- Exercise
If a picture appears in the records below, drop it, and reproduce everything else exactly.

- Given information
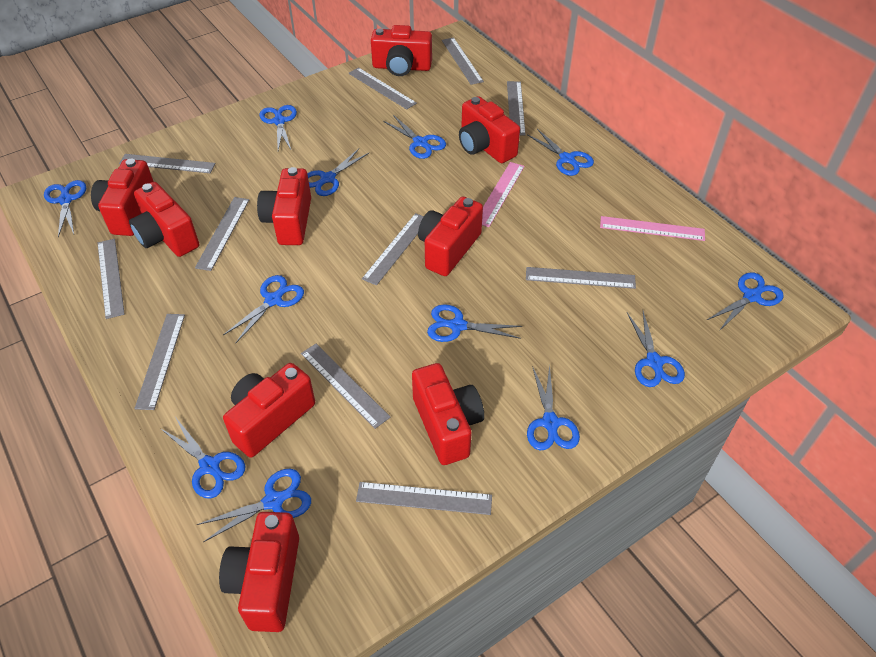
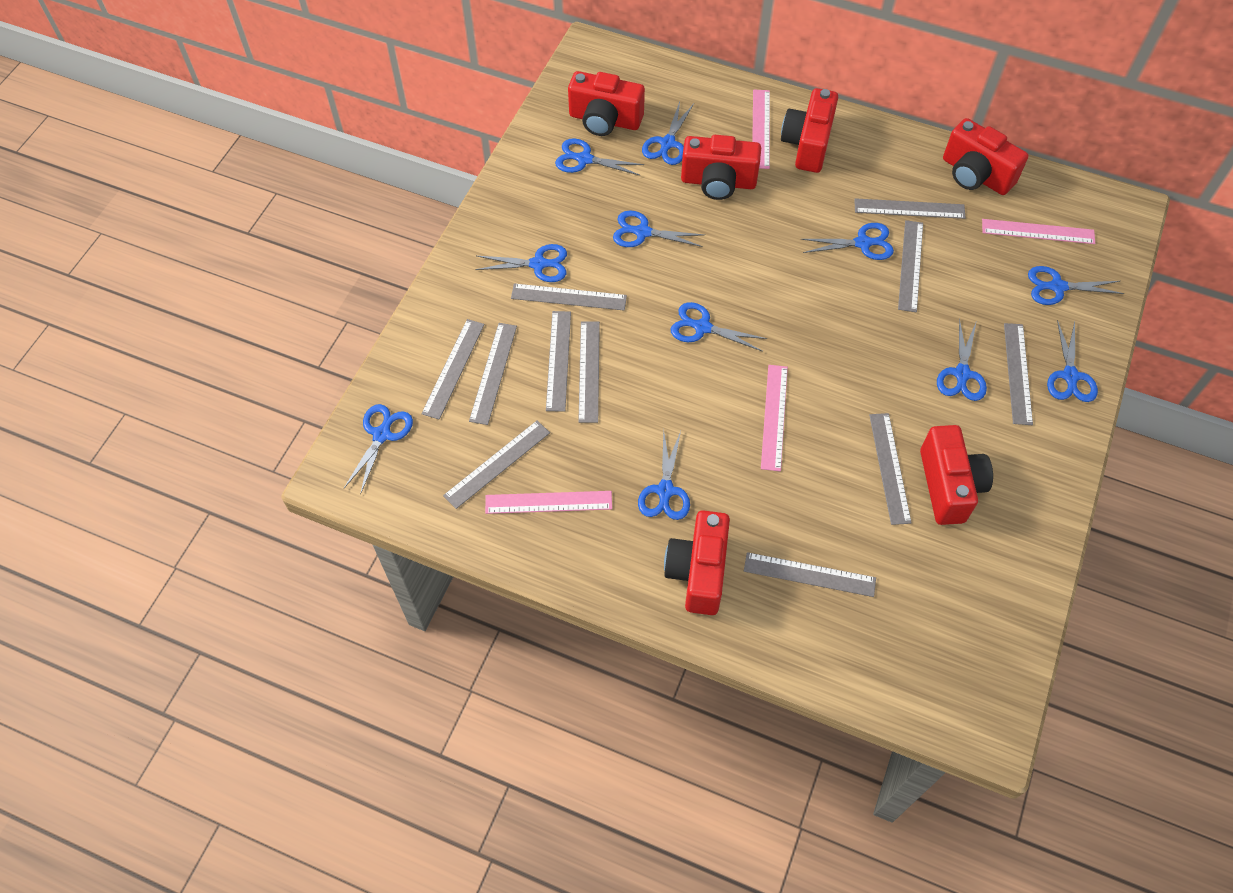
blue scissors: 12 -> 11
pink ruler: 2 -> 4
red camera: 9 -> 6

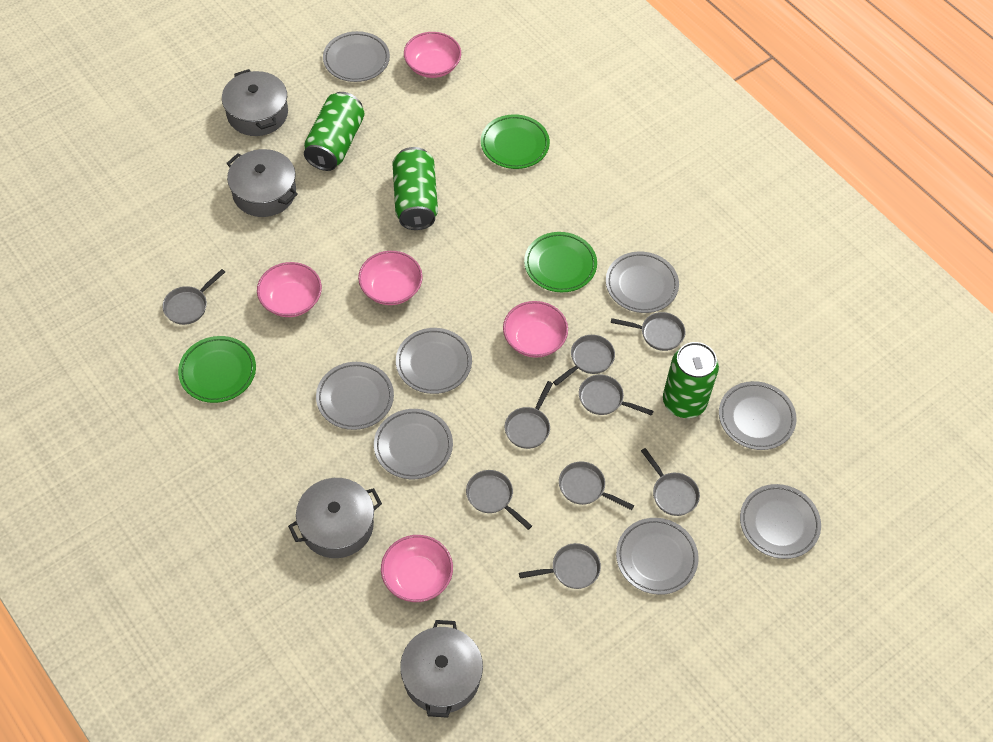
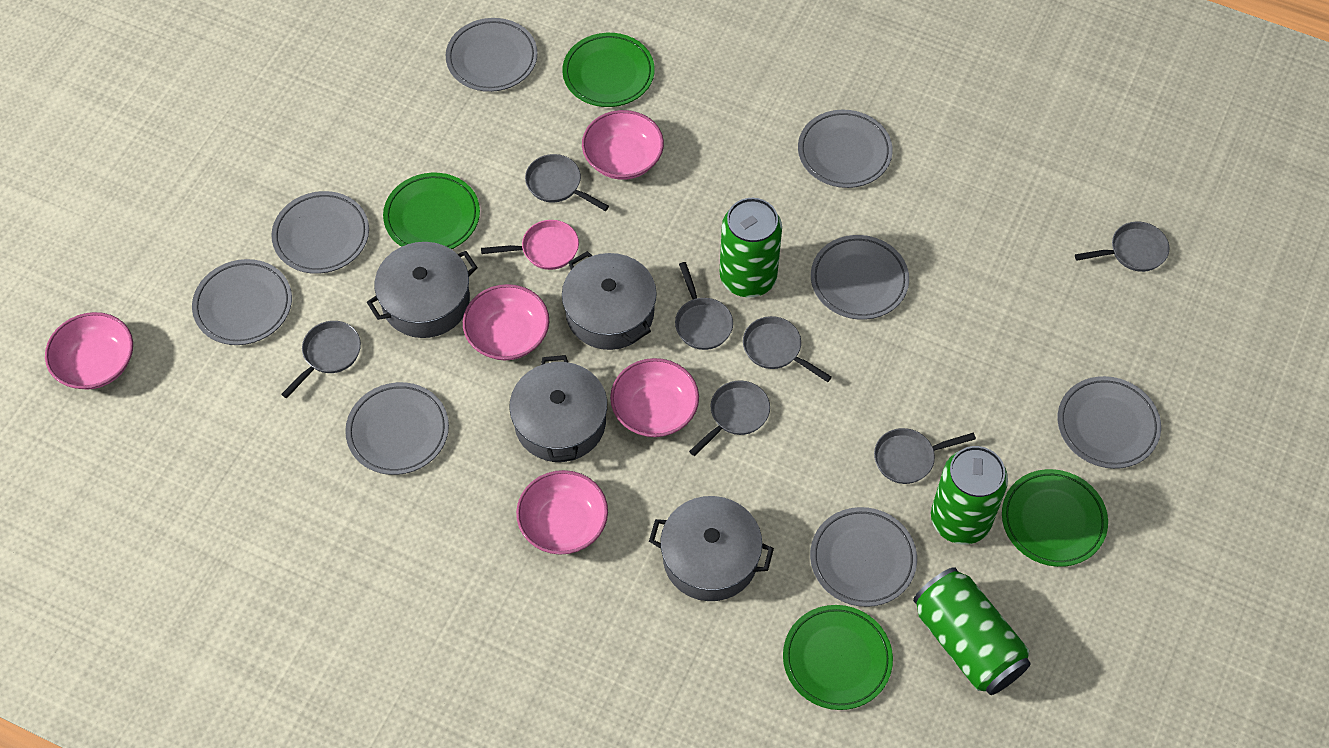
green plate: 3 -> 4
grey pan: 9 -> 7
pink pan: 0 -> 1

- Completed task
blue scissors: 12 -> 11
pink ruler: 2 -> 4
red camera: 9 -> 6

green plate: 3 -> 4
grey pan: 9 -> 7
pink pan: 0 -> 1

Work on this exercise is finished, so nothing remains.